┌──

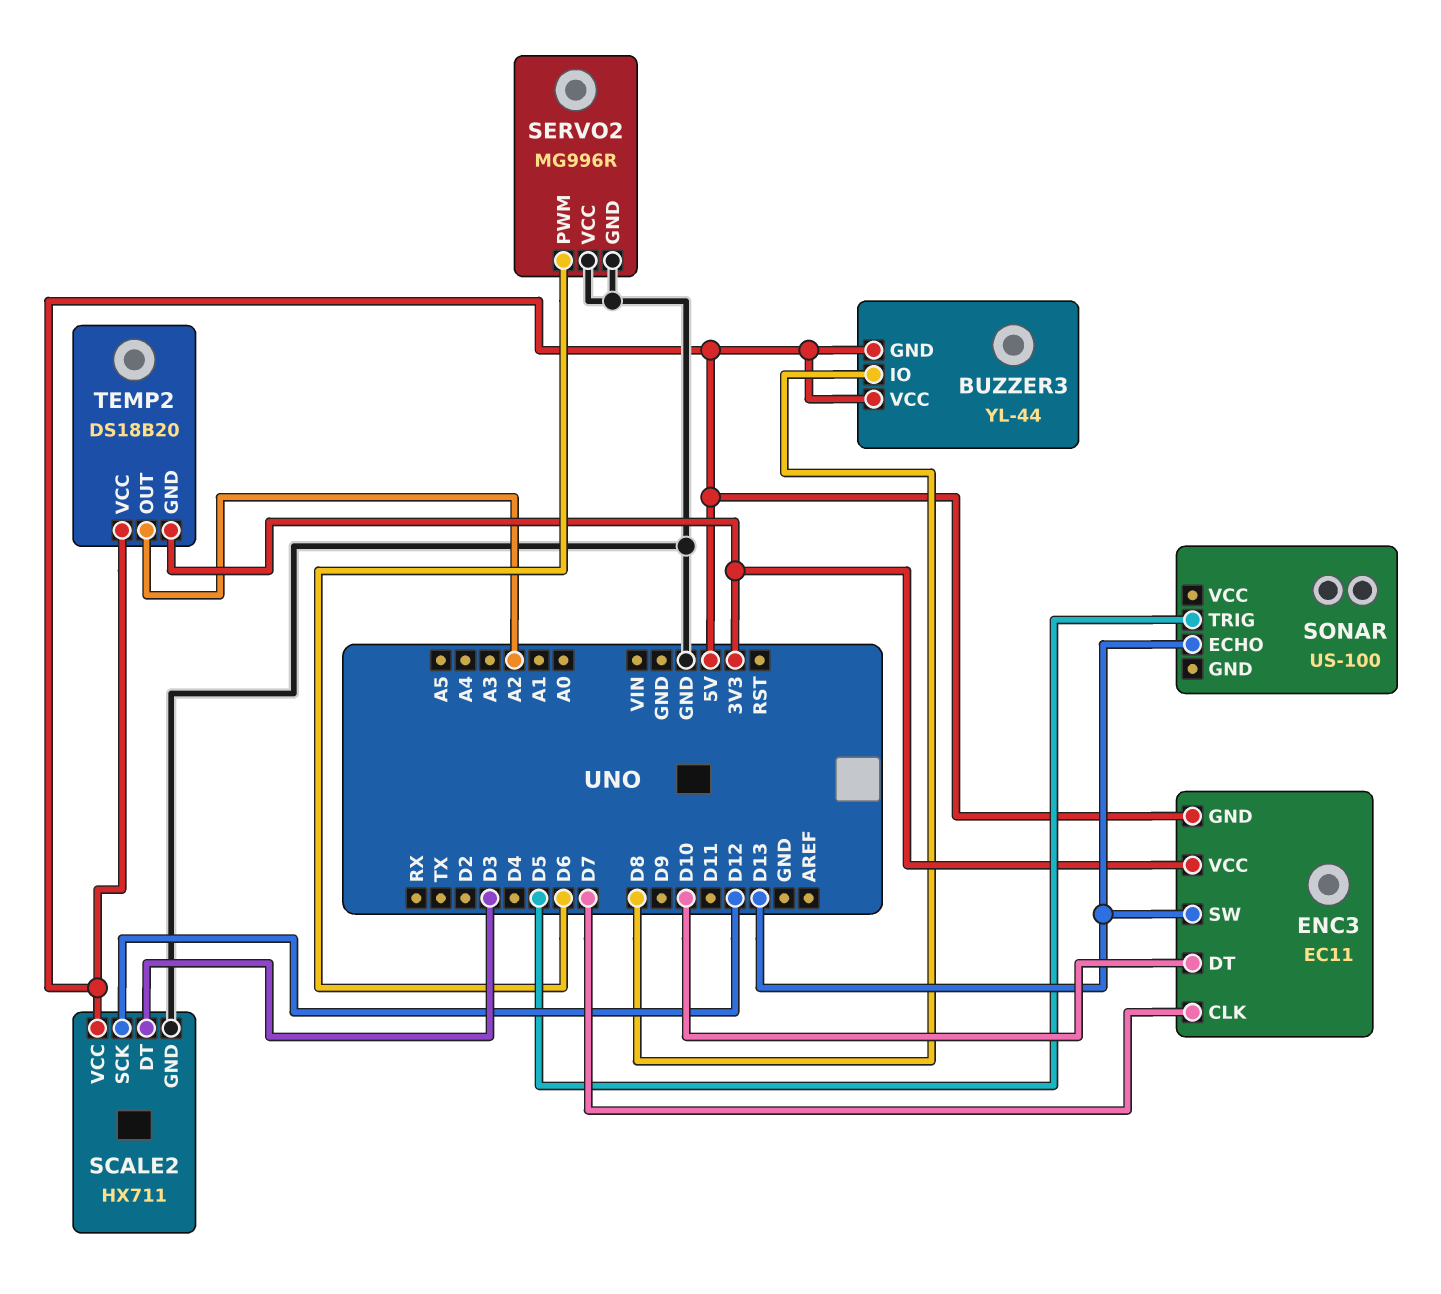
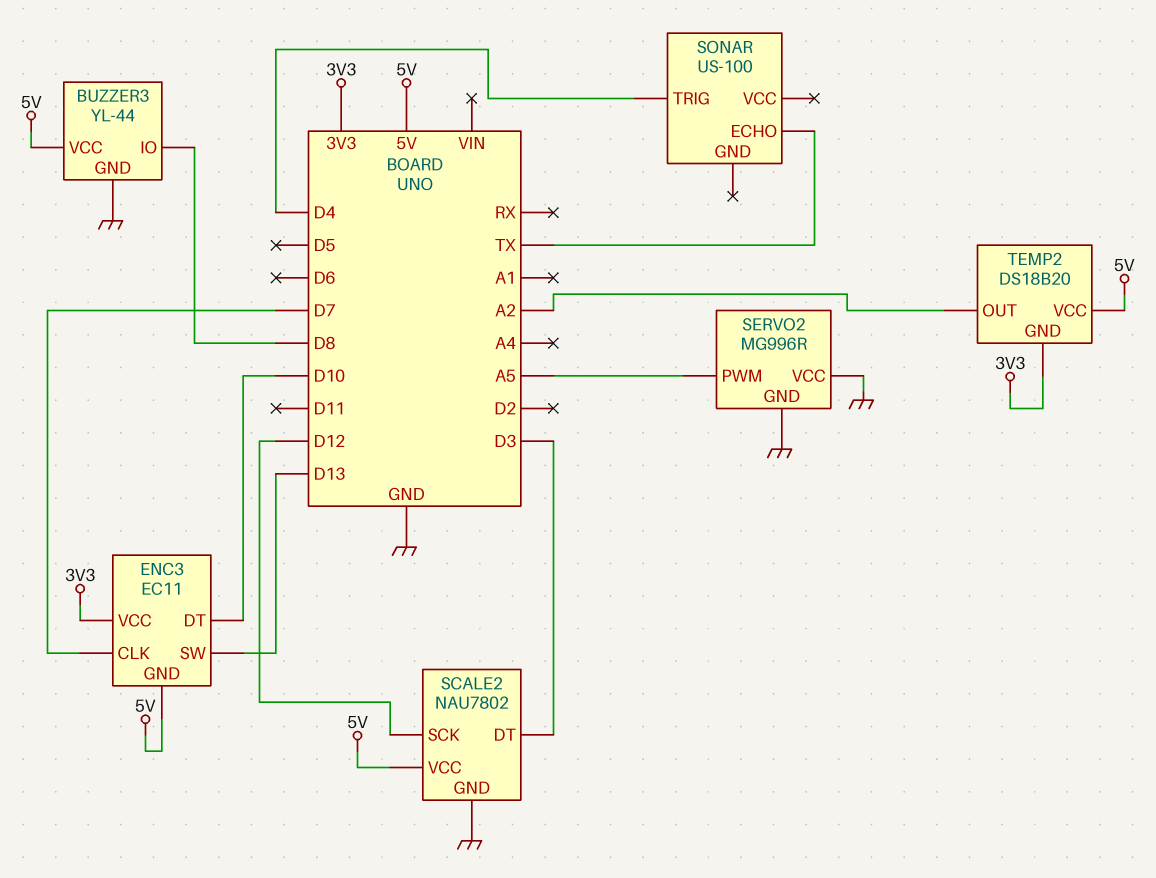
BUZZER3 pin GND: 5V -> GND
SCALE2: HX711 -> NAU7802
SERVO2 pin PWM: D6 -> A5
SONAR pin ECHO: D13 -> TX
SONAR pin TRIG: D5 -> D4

└──

Lines that contain the string "SONAR" should be copied from the material above.

RESPONSE AREA >>
SONAR pin ECHO: D13 -> TX
SONAR pin TRIG: D5 -> D4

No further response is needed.